**REQUEST**
Rewrite everything in the data from the line containing "Point (129, 554) is in front." down to the line containing "coordinates (290, 451).", inclusive, replacing "screen" with "display" and leaving all else unchanged.
▼▼▼
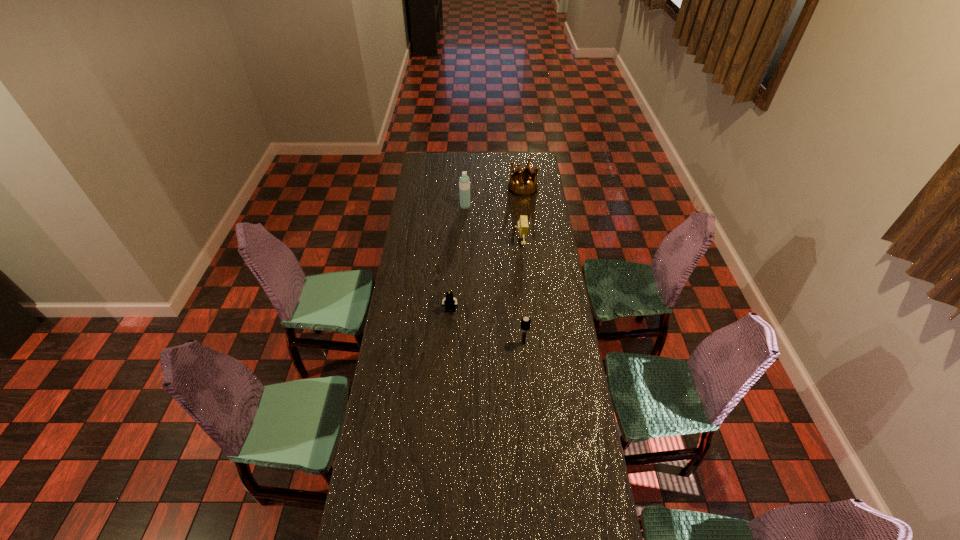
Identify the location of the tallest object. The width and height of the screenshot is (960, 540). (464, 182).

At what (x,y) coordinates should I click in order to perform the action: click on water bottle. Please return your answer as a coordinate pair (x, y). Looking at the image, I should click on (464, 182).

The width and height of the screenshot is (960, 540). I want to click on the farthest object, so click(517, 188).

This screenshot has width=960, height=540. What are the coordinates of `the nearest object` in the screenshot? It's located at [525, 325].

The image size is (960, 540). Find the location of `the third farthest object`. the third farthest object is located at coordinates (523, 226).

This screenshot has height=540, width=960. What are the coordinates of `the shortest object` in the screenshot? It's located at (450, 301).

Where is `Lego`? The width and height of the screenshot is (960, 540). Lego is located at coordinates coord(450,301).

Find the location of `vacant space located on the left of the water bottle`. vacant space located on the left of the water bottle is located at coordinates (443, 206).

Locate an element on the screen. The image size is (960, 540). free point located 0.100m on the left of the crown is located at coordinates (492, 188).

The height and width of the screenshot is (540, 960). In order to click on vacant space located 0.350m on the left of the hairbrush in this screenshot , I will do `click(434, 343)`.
▲▲▲
▼▼▼
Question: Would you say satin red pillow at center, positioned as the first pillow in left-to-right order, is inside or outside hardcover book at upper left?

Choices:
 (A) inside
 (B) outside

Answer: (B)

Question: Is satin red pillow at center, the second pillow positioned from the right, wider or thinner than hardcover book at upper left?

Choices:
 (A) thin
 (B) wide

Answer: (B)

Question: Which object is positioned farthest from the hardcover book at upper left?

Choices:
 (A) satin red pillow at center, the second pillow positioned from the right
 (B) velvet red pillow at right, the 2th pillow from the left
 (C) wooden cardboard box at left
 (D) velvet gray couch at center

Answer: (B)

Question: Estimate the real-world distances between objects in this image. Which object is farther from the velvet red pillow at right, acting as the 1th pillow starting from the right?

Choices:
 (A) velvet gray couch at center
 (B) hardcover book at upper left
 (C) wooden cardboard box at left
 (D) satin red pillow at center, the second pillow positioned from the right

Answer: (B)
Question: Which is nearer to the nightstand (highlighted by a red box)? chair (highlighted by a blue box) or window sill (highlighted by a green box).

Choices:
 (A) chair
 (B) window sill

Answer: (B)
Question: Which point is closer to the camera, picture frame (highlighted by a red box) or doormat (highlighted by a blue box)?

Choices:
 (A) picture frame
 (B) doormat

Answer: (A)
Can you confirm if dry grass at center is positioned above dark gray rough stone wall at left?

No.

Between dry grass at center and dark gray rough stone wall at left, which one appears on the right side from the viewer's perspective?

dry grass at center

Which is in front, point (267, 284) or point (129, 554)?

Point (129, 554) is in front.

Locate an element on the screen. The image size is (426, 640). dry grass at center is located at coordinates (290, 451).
▲▲▲
**REPLY**
Point (129, 554) is in front.

Locate an element on the display. The image size is (426, 640). dry grass at center is located at coordinates (290, 451).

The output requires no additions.